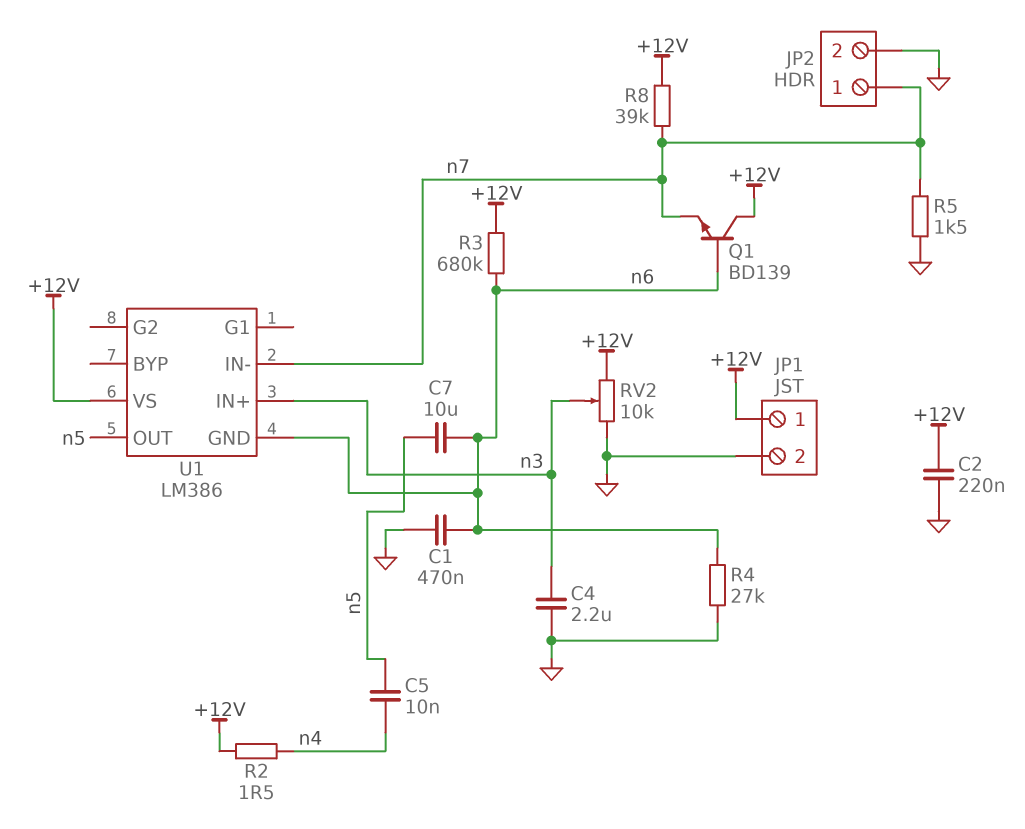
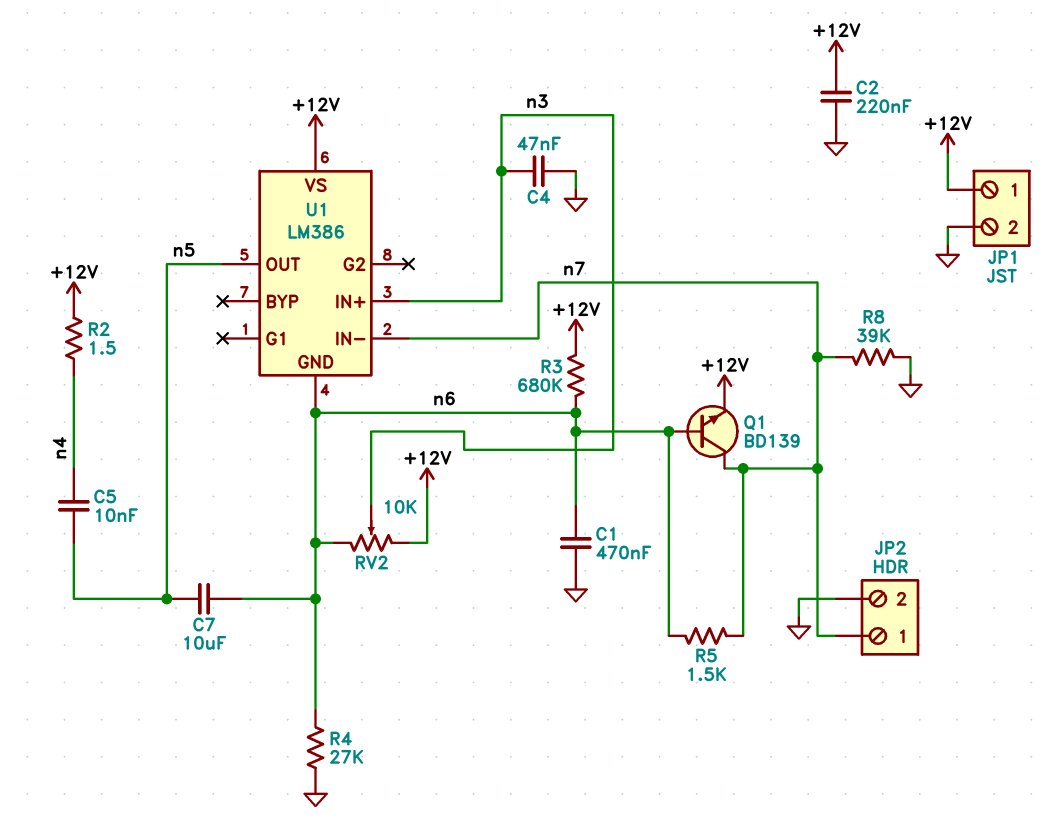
C4: 2.2uF (GND, n3) -> 47nF (GND, n3)
Q1: NPN BD139 (B n6, C +12V, E n7) -> NPN BD139 (B n6, C n7, E +12V)
R5: 1.5k (GND, n7) -> 1.5k (n6, n7)
R8: 39k (+12V, n7) -> 39k (GND, n7)
RV2: 10k (+12V, GND, wiper n3) -> 10k (+12V, n6, wiper n3)

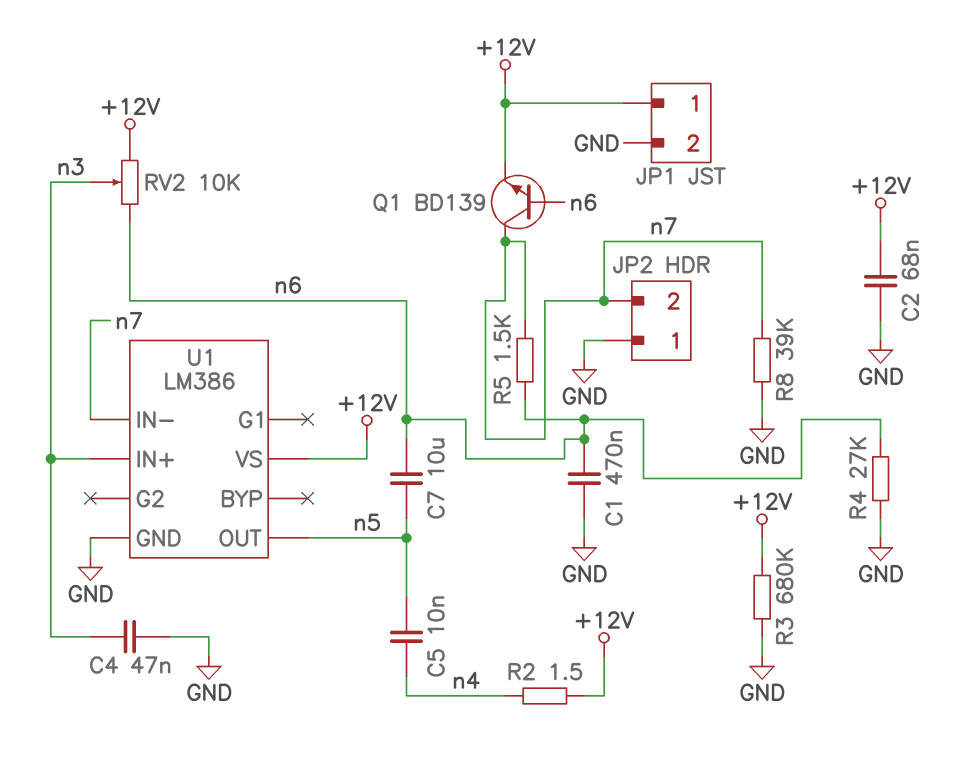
C2: 220nF (+12V, GND) -> 68nF (+12V, GND)
JP2 pin 1: n7 -> GND
JP2 pin 2: GND -> n7
R3: 680k (+12V, n6) -> 680k (+12V, GND)
U1 pin GND: n6 -> GND

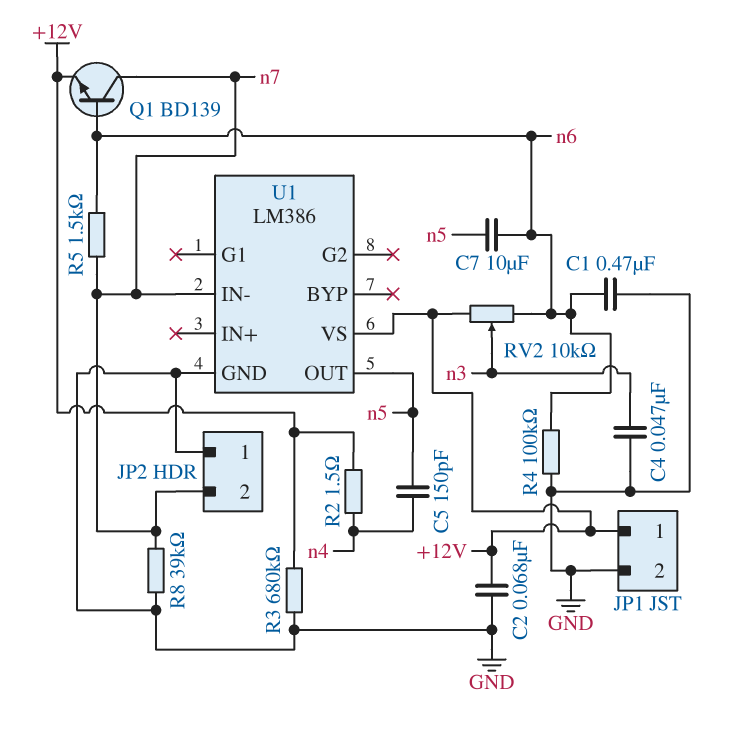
C5: 10nF (n4, n5) -> 150pF (n4, n5)
R4: 27k (GND, n6) -> 100k (GND, n6)
U1 pin IN+: n3 -> none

■ ■ ■ ■

Set down each entry again exactly as written. Pictures stay out.

C4: 2.2uF (GND, n3) -> 47nF (GND, n3)
Q1: NPN BD139 (B n6, C +12V, E n7) -> NPN BD139 (B n6, C n7, E +12V)
R5: 1.5k (GND, n7) -> 1.5k (n6, n7)
R8: 39k (+12V, n7) -> 39k (GND, n7)
RV2: 10k (+12V, GND, wiper n3) -> 10k (+12V, n6, wiper n3)

C2: 220nF (+12V, GND) -> 68nF (+12V, GND)
JP2 pin 1: n7 -> GND
JP2 pin 2: GND -> n7
R3: 680k (+12V, n6) -> 680k (+12V, GND)
U1 pin GND: n6 -> GND

C5: 10nF (n4, n5) -> 150pF (n4, n5)
R4: 27k (GND, n6) -> 100k (GND, n6)
U1 pin IN+: n3 -> none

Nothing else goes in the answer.